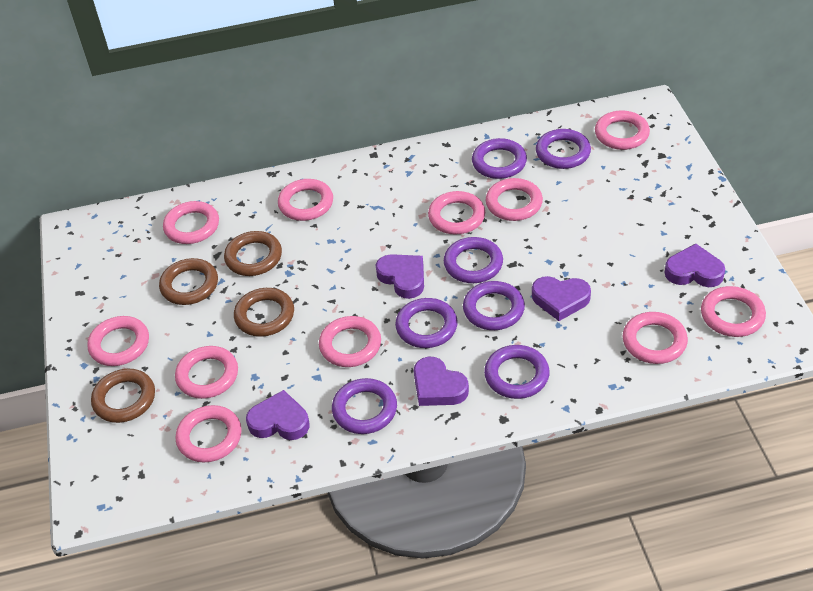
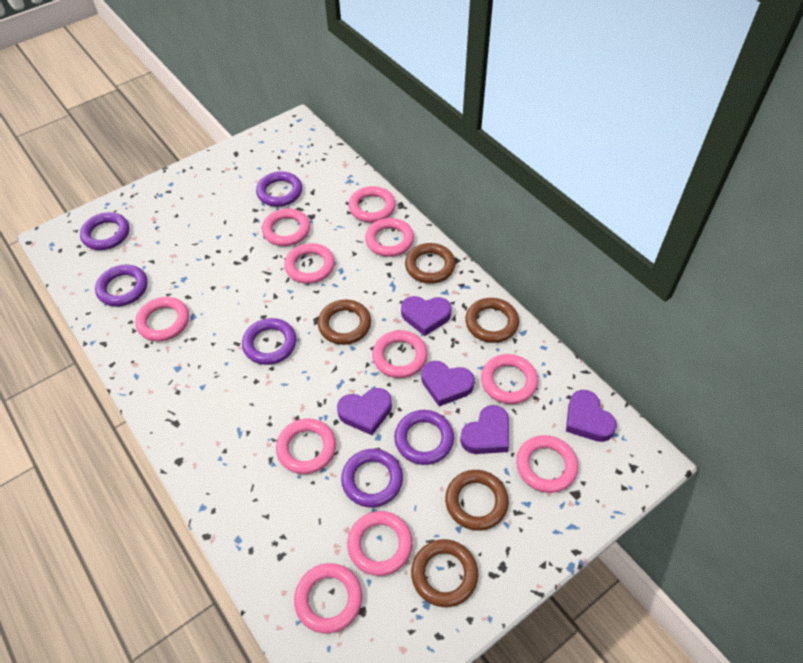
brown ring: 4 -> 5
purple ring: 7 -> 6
####################
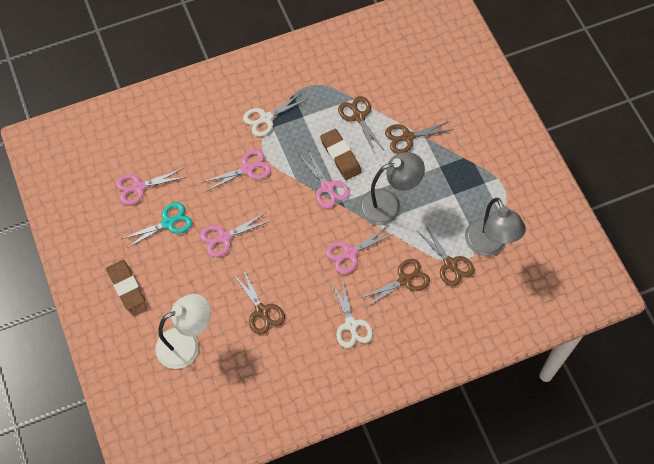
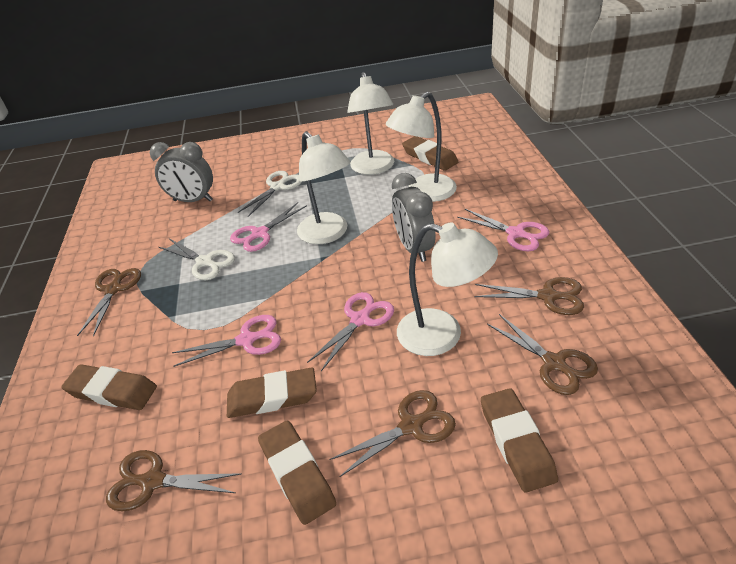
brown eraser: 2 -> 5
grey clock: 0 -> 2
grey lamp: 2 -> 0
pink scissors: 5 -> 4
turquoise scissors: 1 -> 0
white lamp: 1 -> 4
####################
> YOUR TASK
If a line in the records above contains the word "scissors", copy it.

> TASK OUTPUT
pink scissors: 5 -> 4
turquoise scissors: 1 -> 0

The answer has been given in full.